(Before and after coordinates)

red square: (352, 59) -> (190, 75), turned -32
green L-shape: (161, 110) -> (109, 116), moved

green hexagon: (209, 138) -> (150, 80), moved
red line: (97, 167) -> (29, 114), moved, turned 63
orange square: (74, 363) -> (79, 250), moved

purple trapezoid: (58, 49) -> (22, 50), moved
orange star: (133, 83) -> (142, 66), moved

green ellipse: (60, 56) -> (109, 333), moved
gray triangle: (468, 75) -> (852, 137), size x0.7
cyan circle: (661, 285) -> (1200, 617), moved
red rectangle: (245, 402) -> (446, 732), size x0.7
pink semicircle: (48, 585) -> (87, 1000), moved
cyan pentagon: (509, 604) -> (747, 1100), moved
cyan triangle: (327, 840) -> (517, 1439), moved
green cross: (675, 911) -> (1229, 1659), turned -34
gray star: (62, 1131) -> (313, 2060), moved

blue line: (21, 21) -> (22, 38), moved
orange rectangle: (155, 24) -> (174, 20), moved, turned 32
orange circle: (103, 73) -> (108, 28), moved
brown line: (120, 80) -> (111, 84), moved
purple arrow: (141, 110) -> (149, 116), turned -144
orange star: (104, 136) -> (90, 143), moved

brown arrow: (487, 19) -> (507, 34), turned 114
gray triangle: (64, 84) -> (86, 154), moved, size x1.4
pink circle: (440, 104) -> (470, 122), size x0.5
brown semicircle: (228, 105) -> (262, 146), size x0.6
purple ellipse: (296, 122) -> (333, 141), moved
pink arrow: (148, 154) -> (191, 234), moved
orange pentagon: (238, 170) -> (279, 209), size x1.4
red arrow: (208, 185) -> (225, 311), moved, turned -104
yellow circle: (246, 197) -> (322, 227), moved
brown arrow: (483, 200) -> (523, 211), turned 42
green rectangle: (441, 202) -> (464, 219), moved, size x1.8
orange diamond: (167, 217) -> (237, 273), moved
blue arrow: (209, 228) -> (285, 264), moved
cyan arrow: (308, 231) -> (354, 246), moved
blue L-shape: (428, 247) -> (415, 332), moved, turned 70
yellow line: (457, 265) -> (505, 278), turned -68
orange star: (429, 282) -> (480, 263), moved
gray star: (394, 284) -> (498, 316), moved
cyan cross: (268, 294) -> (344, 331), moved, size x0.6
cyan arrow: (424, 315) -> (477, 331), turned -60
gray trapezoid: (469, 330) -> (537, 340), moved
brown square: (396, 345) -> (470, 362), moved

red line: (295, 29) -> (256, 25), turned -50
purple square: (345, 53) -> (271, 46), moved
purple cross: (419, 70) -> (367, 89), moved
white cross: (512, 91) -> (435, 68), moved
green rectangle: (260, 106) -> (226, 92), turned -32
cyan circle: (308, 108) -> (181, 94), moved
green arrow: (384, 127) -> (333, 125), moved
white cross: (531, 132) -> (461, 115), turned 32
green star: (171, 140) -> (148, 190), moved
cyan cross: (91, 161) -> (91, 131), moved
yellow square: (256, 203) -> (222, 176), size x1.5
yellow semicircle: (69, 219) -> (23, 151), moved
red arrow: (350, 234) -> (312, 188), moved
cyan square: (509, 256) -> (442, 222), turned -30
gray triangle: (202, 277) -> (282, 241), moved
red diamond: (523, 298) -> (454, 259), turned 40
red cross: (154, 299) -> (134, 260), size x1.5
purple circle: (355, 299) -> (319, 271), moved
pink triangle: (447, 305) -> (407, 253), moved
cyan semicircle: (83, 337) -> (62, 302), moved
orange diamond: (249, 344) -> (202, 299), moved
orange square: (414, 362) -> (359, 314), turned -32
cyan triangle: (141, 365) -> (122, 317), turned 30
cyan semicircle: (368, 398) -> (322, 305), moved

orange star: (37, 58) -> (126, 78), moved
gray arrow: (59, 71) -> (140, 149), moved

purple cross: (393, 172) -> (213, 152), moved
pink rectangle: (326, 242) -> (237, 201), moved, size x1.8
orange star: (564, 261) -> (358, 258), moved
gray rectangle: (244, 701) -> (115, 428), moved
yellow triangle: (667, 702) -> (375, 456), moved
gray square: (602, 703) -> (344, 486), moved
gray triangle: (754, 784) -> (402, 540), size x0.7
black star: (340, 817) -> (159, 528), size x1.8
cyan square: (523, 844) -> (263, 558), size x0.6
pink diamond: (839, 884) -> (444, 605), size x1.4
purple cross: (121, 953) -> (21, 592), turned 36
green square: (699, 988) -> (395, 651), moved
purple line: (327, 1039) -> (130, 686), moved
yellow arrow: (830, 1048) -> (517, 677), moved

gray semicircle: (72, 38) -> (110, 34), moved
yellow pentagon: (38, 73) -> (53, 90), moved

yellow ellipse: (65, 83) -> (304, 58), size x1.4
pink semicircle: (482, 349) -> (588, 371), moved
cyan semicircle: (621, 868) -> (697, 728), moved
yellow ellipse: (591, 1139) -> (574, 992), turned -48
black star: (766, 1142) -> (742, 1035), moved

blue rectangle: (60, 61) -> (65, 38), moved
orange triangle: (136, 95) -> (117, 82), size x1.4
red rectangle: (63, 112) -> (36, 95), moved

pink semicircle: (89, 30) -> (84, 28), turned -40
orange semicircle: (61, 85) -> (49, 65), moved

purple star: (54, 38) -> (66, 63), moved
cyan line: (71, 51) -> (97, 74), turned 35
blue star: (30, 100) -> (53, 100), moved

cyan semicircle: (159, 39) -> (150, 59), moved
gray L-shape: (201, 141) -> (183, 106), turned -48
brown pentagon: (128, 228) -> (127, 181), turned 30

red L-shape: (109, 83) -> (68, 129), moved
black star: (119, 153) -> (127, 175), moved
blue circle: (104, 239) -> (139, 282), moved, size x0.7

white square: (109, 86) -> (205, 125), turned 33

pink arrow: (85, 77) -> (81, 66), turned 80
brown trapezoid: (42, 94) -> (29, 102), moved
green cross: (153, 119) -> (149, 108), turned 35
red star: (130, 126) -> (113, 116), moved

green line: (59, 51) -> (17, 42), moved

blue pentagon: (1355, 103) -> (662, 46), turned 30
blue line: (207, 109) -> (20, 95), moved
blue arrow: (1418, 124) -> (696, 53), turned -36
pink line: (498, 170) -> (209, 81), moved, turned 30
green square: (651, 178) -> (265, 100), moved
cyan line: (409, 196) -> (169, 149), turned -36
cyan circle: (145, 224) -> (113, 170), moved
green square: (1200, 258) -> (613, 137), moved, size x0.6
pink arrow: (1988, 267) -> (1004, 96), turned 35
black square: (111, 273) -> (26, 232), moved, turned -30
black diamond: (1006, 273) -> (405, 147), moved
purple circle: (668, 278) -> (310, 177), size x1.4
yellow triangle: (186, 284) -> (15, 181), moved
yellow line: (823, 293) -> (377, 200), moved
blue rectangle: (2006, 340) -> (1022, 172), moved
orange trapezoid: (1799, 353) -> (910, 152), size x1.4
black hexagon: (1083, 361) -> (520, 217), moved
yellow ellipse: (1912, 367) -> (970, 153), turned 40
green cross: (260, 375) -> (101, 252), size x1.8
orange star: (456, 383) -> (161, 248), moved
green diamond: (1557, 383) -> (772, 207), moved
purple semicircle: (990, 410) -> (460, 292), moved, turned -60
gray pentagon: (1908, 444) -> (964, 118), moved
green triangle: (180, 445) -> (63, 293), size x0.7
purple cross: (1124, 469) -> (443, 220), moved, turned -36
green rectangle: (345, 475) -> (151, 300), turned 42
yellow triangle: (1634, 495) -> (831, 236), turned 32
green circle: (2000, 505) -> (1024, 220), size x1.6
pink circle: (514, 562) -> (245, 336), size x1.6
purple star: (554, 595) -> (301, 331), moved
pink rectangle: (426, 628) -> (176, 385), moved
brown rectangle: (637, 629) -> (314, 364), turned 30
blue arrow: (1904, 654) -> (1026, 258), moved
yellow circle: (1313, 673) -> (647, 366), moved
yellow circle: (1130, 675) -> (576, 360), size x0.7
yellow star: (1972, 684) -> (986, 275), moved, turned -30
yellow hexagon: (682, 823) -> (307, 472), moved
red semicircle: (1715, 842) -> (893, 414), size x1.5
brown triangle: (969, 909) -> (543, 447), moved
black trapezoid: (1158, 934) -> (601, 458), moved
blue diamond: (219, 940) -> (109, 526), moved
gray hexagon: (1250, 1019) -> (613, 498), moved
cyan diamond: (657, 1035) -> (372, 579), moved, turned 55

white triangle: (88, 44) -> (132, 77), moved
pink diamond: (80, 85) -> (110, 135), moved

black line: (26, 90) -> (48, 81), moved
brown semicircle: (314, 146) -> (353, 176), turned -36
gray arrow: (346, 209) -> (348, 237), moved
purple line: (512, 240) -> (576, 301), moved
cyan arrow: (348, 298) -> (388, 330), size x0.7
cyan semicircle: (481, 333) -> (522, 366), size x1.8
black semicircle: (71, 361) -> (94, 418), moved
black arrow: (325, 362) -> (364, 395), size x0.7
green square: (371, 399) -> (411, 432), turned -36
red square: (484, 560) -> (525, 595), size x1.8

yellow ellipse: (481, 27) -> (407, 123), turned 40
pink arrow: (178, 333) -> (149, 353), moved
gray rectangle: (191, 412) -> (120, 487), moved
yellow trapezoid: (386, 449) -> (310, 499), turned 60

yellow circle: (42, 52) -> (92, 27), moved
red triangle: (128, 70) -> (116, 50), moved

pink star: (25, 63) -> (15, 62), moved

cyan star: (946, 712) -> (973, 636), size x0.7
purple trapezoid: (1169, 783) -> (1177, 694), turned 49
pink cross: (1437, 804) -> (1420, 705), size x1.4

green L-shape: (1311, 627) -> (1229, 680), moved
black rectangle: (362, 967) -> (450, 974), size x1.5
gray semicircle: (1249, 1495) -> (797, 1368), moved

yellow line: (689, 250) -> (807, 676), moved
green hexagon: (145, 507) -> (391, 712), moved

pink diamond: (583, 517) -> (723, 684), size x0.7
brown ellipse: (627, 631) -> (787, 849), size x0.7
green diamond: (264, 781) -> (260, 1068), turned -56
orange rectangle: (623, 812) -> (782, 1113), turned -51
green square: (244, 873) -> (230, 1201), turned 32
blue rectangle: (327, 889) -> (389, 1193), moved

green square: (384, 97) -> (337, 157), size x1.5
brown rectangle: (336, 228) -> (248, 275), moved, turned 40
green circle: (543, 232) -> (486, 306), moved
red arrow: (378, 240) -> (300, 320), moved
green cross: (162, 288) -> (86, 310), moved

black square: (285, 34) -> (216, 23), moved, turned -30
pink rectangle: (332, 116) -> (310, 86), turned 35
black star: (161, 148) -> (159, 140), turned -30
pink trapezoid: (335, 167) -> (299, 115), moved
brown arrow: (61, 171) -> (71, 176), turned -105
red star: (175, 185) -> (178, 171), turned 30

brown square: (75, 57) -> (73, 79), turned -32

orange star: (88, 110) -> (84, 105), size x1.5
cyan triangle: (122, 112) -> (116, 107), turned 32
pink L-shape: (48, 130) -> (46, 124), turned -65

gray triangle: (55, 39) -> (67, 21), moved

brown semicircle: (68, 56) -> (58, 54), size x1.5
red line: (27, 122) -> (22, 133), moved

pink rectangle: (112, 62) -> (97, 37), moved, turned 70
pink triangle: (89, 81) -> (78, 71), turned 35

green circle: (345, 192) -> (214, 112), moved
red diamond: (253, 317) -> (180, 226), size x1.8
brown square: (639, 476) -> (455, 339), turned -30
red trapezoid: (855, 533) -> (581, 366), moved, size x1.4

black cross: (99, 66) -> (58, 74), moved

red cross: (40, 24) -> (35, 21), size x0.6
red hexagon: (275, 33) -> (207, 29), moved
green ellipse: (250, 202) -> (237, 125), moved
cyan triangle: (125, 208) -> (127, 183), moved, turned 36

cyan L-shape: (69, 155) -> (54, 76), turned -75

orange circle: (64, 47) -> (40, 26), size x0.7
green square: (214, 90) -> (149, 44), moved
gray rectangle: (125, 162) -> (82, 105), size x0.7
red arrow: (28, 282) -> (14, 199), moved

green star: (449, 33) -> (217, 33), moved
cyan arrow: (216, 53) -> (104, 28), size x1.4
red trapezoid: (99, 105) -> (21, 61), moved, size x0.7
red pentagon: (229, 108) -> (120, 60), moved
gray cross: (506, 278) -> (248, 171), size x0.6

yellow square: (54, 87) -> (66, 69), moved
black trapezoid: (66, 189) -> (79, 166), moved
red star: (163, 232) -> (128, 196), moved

*Exercise goal*:
Looking back over the data above, restate word for word the lines that begin at the line with "orange star: (429, 282) -> (480, 263), moved" and end at the line with "orange diamond: (249, 344)", inclusive.

*Result of the task*:
orange star: (429, 282) -> (480, 263), moved
gray star: (394, 284) -> (498, 316), moved
cyan cross: (268, 294) -> (344, 331), moved, size x0.6
cyan arrow: (424, 315) -> (477, 331), turned -60
gray trapezoid: (469, 330) -> (537, 340), moved
brown square: (396, 345) -> (470, 362), moved

red line: (295, 29) -> (256, 25), turned -50
purple square: (345, 53) -> (271, 46), moved
purple cross: (419, 70) -> (367, 89), moved
white cross: (512, 91) -> (435, 68), moved
green rectangle: (260, 106) -> (226, 92), turned -32
cyan circle: (308, 108) -> (181, 94), moved
green arrow: (384, 127) -> (333, 125), moved
white cross: (531, 132) -> (461, 115), turned 32
green star: (171, 140) -> (148, 190), moved
cyan cross: (91, 161) -> (91, 131), moved
yellow square: (256, 203) -> (222, 176), size x1.5
yellow semicircle: (69, 219) -> (23, 151), moved
red arrow: (350, 234) -> (312, 188), moved
cyan square: (509, 256) -> (442, 222), turned -30
gray triangle: (202, 277) -> (282, 241), moved
red diamond: (523, 298) -> (454, 259), turned 40
red cross: (154, 299) -> (134, 260), size x1.5
purple circle: (355, 299) -> (319, 271), moved
pink triangle: (447, 305) -> (407, 253), moved
cyan semicircle: (83, 337) -> (62, 302), moved
orange diamond: (249, 344) -> (202, 299), moved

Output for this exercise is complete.